[Records from a data source]
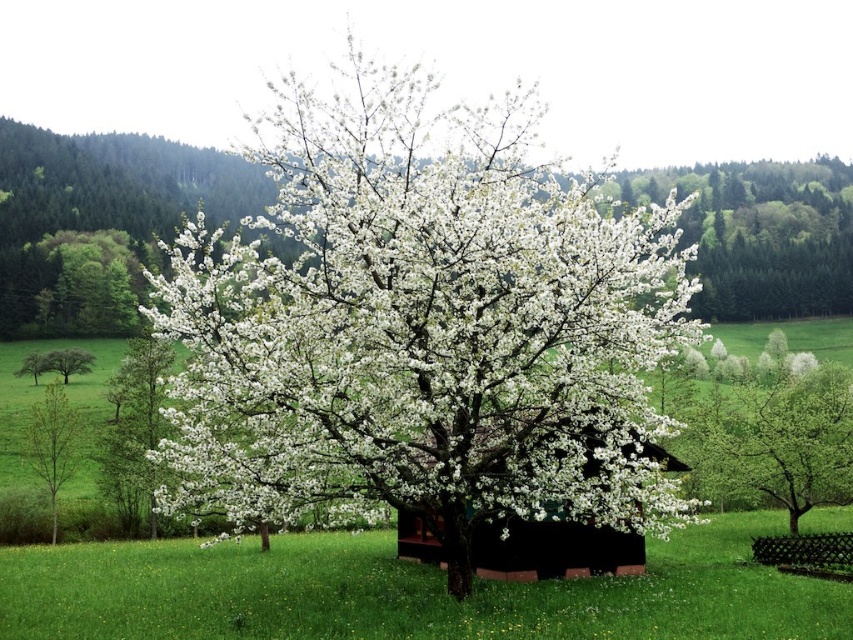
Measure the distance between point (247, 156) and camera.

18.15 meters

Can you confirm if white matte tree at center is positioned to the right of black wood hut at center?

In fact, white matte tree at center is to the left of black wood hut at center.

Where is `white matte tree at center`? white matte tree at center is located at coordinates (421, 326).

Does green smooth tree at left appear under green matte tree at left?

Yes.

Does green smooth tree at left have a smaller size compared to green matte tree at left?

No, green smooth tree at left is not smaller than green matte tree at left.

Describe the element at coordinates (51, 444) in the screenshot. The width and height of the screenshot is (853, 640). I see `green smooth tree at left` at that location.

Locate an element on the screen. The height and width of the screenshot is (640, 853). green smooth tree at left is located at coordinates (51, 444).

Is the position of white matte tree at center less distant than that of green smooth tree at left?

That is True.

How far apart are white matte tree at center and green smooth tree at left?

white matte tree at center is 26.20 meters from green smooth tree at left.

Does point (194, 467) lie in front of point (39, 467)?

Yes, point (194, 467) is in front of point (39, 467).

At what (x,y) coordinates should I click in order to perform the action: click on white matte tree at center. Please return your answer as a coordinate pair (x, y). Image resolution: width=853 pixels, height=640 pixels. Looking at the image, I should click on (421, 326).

*The problem*
Count the lines in the material above that contain the string "screenshot". Reply with the number alone.

*Solution to the exercise*
2